> _WORK TASK_: Print the records exactly as they are written.

[Extracted data entries]

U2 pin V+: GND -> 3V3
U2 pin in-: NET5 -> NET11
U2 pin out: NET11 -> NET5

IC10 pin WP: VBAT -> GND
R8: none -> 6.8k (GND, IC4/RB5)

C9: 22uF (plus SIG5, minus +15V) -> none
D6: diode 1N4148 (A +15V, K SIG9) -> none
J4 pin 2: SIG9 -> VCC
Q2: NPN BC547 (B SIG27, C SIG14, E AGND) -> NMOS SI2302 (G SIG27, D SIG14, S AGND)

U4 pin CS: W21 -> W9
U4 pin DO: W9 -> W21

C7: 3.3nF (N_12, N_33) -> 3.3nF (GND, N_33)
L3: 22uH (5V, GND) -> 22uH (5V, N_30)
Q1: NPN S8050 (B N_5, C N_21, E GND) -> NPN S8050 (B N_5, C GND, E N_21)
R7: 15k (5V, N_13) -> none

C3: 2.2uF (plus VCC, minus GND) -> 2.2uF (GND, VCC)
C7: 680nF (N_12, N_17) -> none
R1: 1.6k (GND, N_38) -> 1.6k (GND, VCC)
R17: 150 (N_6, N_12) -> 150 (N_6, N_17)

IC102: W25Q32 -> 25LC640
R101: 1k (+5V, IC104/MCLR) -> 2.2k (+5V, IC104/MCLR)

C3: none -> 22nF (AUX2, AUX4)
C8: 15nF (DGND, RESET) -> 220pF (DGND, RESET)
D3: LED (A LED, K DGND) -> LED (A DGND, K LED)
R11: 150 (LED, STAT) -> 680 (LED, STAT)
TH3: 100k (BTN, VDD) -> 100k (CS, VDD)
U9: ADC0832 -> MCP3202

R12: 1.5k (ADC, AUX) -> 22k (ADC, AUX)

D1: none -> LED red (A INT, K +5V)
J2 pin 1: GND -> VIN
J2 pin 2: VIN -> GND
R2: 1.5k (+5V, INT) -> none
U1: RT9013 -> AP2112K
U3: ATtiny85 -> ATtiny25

> _RESPONSE_:
U2 pin V+: GND -> 3V3
U2 pin in-: NET5 -> NET11
U2 pin out: NET11 -> NET5

IC10 pin WP: VBAT -> GND
R8: none -> 6.8k (GND, IC4/RB5)

C9: 22uF (plus SIG5, minus +15V) -> none
D6: diode 1N4148 (A +15V, K SIG9) -> none
J4 pin 2: SIG9 -> VCC
Q2: NPN BC547 (B SIG27, C SIG14, E AGND) -> NMOS SI2302 (G SIG27, D SIG14, S AGND)

U4 pin CS: W21 -> W9
U4 pin DO: W9 -> W21

C7: 3.3nF (N_12, N_33) -> 3.3nF (GND, N_33)
L3: 22uH (5V, GND) -> 22uH (5V, N_30)
Q1: NPN S8050 (B N_5, C N_21, E GND) -> NPN S8050 (B N_5, C GND, E N_21)
R7: 15k (5V, N_13) -> none

C3: 2.2uF (plus VCC, minus GND) -> 2.2uF (GND, VCC)
C7: 680nF (N_12, N_17) -> none
R1: 1.6k (GND, N_38) -> 1.6k (GND, VCC)
R17: 150 (N_6, N_12) -> 150 (N_6, N_17)

IC102: W25Q32 -> 25LC640
R101: 1k (+5V, IC104/MCLR) -> 2.2k (+5V, IC104/MCLR)

C3: none -> 22nF (AUX2, AUX4)
C8: 15nF (DGND, RESET) -> 220pF (DGND, RESET)
D3: LED (A LED, K DGND) -> LED (A DGND, K LED)
R11: 150 (LED, STAT) -> 680 (LED, STAT)
TH3: 100k (BTN, VDD) -> 100k (CS, VDD)
U9: ADC0832 -> MCP3202

R12: 1.5k (ADC, AUX) -> 22k (ADC, AUX)

D1: none -> LED red (A INT, K +5V)
J2 pin 1: GND -> VIN
J2 pin 2: VIN -> GND
R2: 1.5k (+5V, INT) -> none
U1: RT9013 -> AP2112K
U3: ATtiny85 -> ATtiny25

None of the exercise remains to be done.